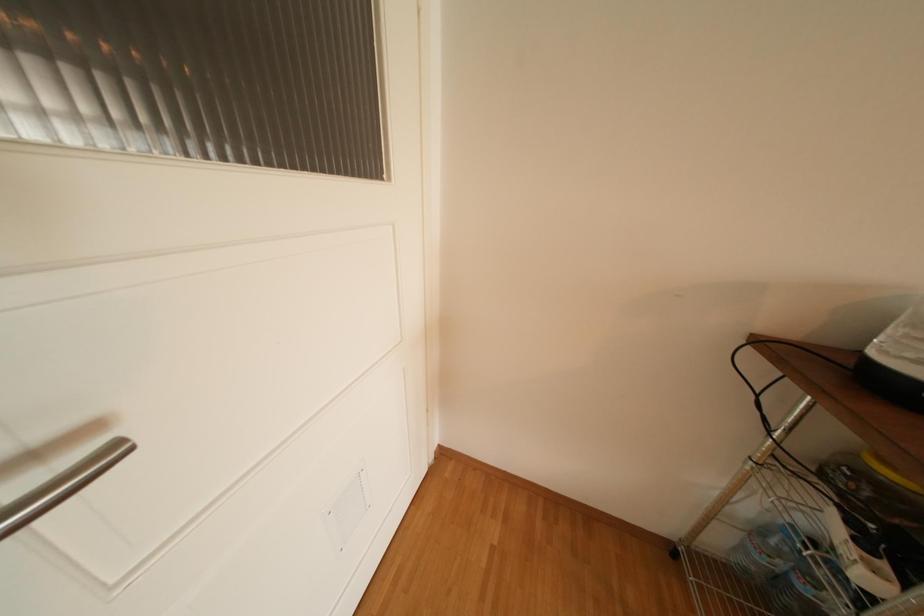
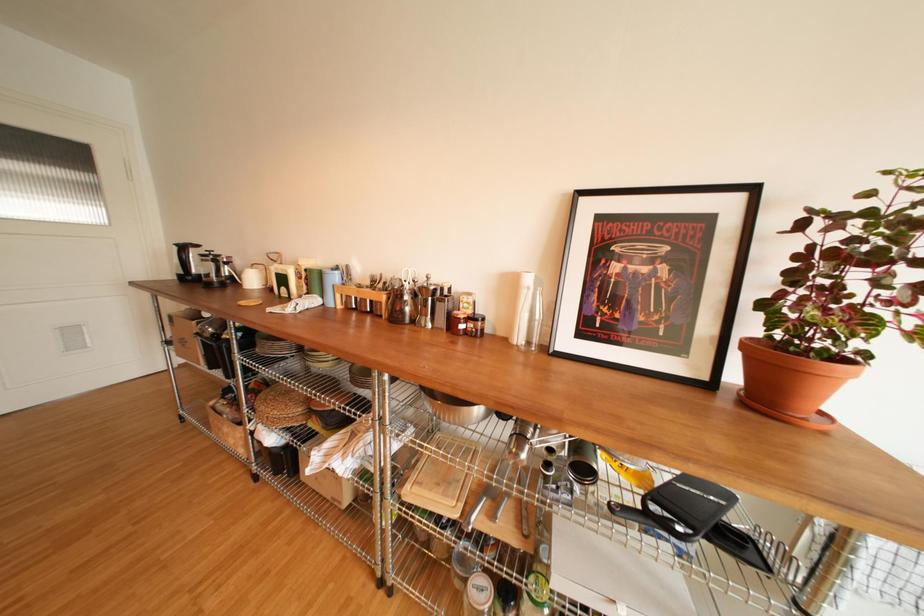
Which direction would the cameraman need to move to produce the second image?

The cameraman moved toward right, backward.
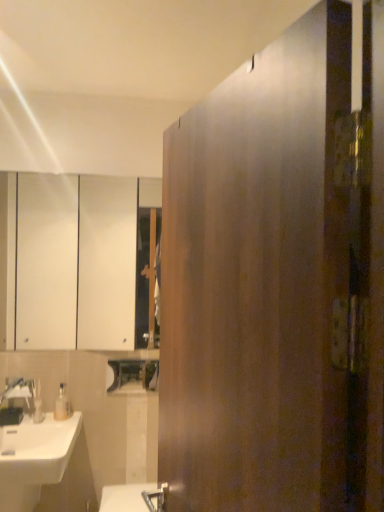
Find the location of a particular element. free space in front of translucent plastic soap dispenser at lower left is located at coordinates (59, 426).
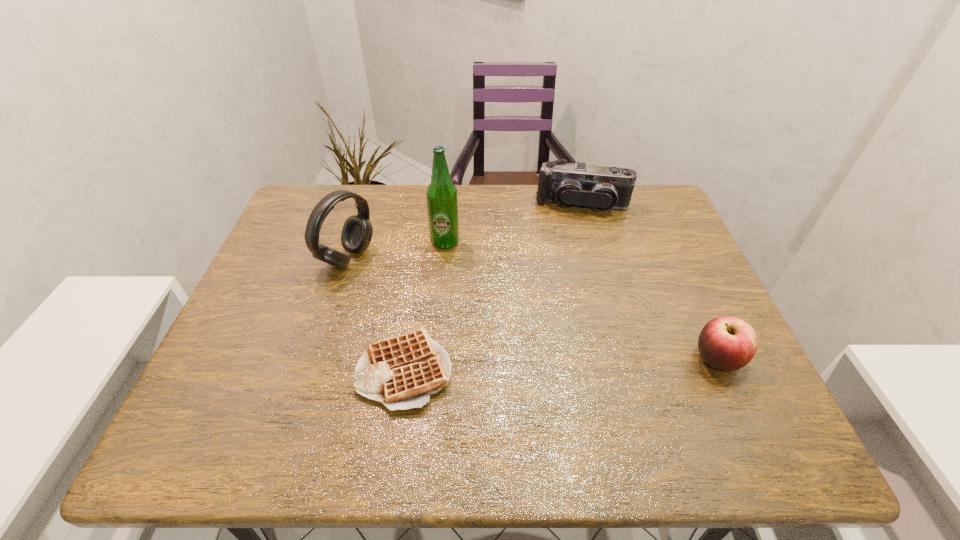
Where is `vacant spot on the desktop that is between the shortest object and the fourth tallest object and is positioned on the front-facing side of the camcorder`? vacant spot on the desktop that is between the shortest object and the fourth tallest object and is positioned on the front-facing side of the camcorder is located at coordinates (570, 364).

Identify the location of vacant space on the desktop that is between the shortest object and the rightmost object and is positioned on the label of the beer bottle. click(550, 364).

At what (x,y) coordinates should I click in order to perform the action: click on free spot on the desktop that is between the shortest object and the second shortest object and is positioned on the earcups of the leftmost object. Please return your answer as a coordinate pair (x, y). This screenshot has width=960, height=540. Looking at the image, I should click on (595, 363).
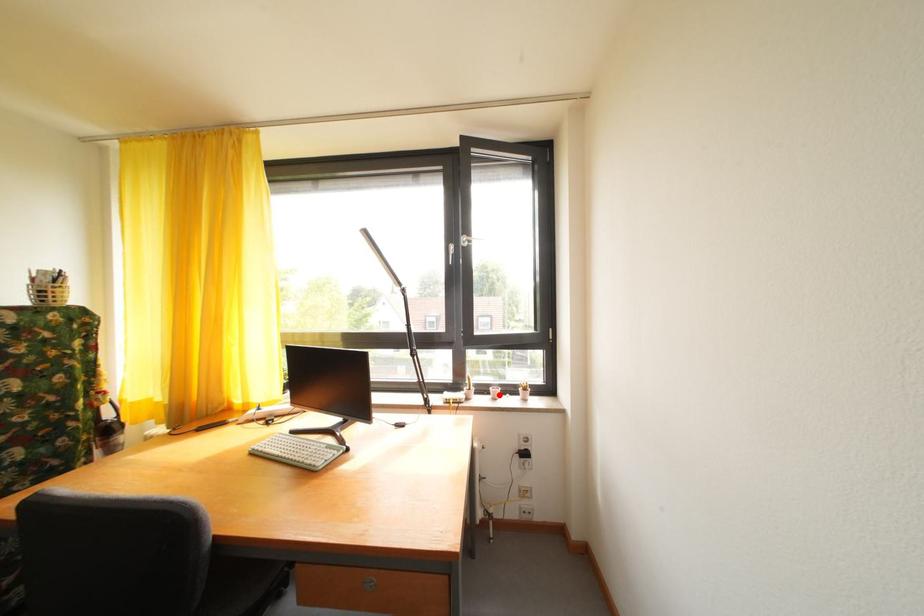
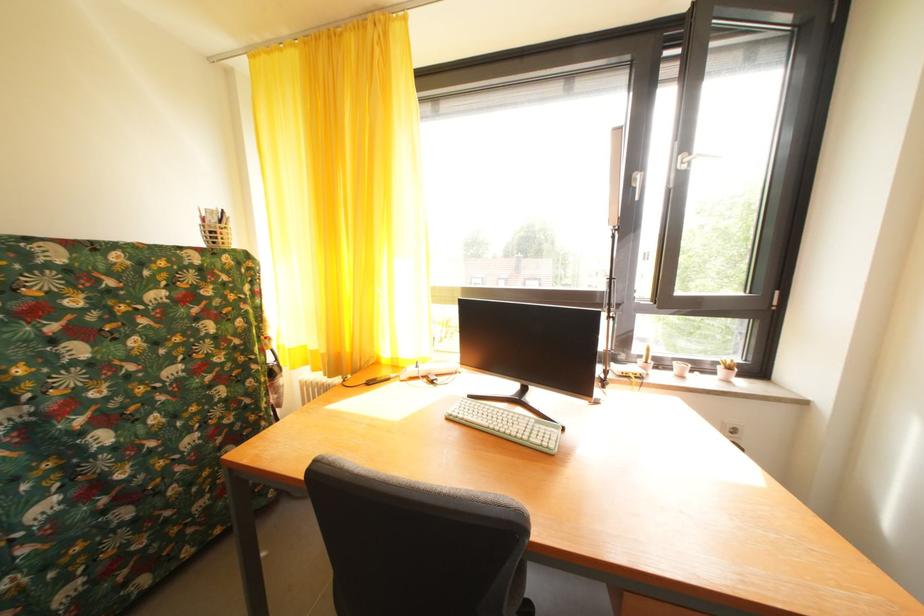
In the second image, find the point that corresponds to the highlighted location in the first image.

(685, 370)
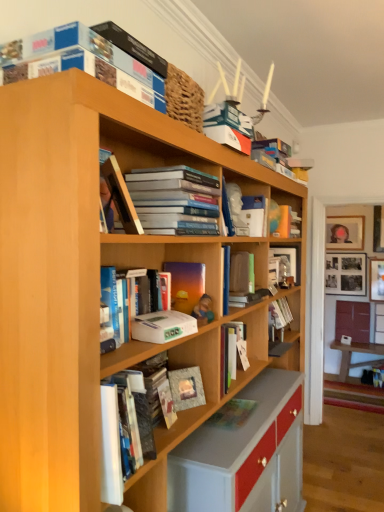
Question: Considering the relative sizes of wooden bookshelf at right and blue cardboard box at upper center, which is counted as the 1th book, starting from the front, in the image provided, is wooden bookshelf at right shorter than blue cardboard box at upper center, which is counted as the 1th book, starting from the front,?

Choices:
 (A) no
 (B) yes

Answer: (A)

Question: Is wooden bookshelf at right not near blue cardboard box at upper center, which is counted as the 1th book, starting from the front?

Choices:
 (A) no
 (B) yes

Answer: (B)

Question: Is wooden bookshelf at right thinner than blue cardboard box at upper center, which is counted as the 1th book, starting from the front?

Choices:
 (A) yes
 (B) no

Answer: (A)

Question: Is wooden bookshelf at right smaller than blue cardboard box at upper center, which appears as the ninth book when viewed from the back?

Choices:
 (A) no
 (B) yes

Answer: (A)

Question: From the image's perspective, is wooden bookshelf at right above blue cardboard box at upper center, which is counted as the 1th book, starting from the front?

Choices:
 (A) yes
 (B) no

Answer: (B)

Question: Is wooden table at lower right inside the boundaries of wooden bookshelf at right, or outside?

Choices:
 (A) inside
 (B) outside

Answer: (B)

Question: In the image, is wooden table at lower right on the left side or the right side of wooden bookshelf at right?

Choices:
 (A) left
 (B) right

Answer: (B)

Question: From a real-world perspective, relative to wooden bookshelf at right, is wooden table at lower right vertically above or below?

Choices:
 (A) below
 (B) above

Answer: (A)

Question: In terms of height, does wooden table at lower right look taller or shorter compared to wooden bookshelf at right?

Choices:
 (A) tall
 (B) short

Answer: (B)

Question: From a real-world perspective, relative to matte black frame at upper center, positioned as the 1th book in back-to-front order, is matte gray paperback book at center, which appears as the first paperback book when ordered from the bottom, vertically above or below?

Choices:
 (A) below
 (B) above

Answer: (A)

Question: From the image's perspective, is matte gray paperback book at center, which is the 1th paperback book from back to front, above or below matte black frame at upper center, the 9th book in the front-to-back sequence?

Choices:
 (A) below
 (B) above

Answer: (A)

Question: Is matte gray paperback book at center, which is the 1th paperback book from back to front, wider or thinner than matte black frame at upper center, positioned as the 1th book in back-to-front order?

Choices:
 (A) thin
 (B) wide

Answer: (A)

Question: In terms of height, does matte gray paperback book at center, which is the 1th paperback book from back to front, look taller or shorter compared to matte black frame at upper center, the 9th book in the front-to-back sequence?

Choices:
 (A) tall
 (B) short

Answer: (B)

Question: From a real-world perspective, is hardcover book at center, the 8th book in the front-to-back sequence, positioned above or below matte gray paperback book at center, which appears as the first paperback book when ordered from the bottom?

Choices:
 (A) below
 (B) above

Answer: (B)

Question: In terms of size, does hardcover book at center, the second book viewed from the back, appear bigger or smaller than matte gray paperback book at center, which is the 2th paperback book from front to back?

Choices:
 (A) small
 (B) big

Answer: (B)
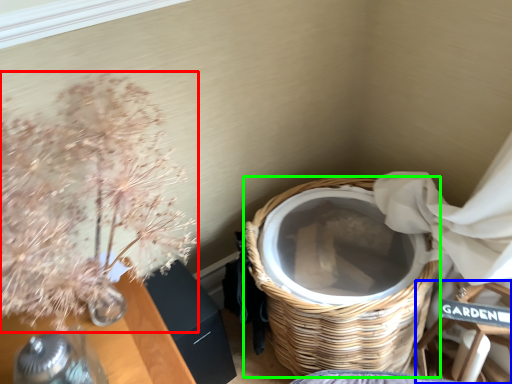
Question: Which object is the farthest from floral arrangement (highlighted by a red box)? Choose among these: armchair (highlighted by a blue box) or basket (highlighted by a green box).

Choices:
 (A) armchair
 (B) basket

Answer: (A)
══════
What the task asks: Reproduce the stretch of the data from its very start through the line containing "Find the location", both ends included, with every line unchanged and the pictures left out.

Written response:
Which direction would the cameraman need to move to produce the second image?

The cameraman moved toward right, backward.
Find the location of a particular element. free space in front of translucent plastic soap dispenser at lower left is located at coordinates (59, 426).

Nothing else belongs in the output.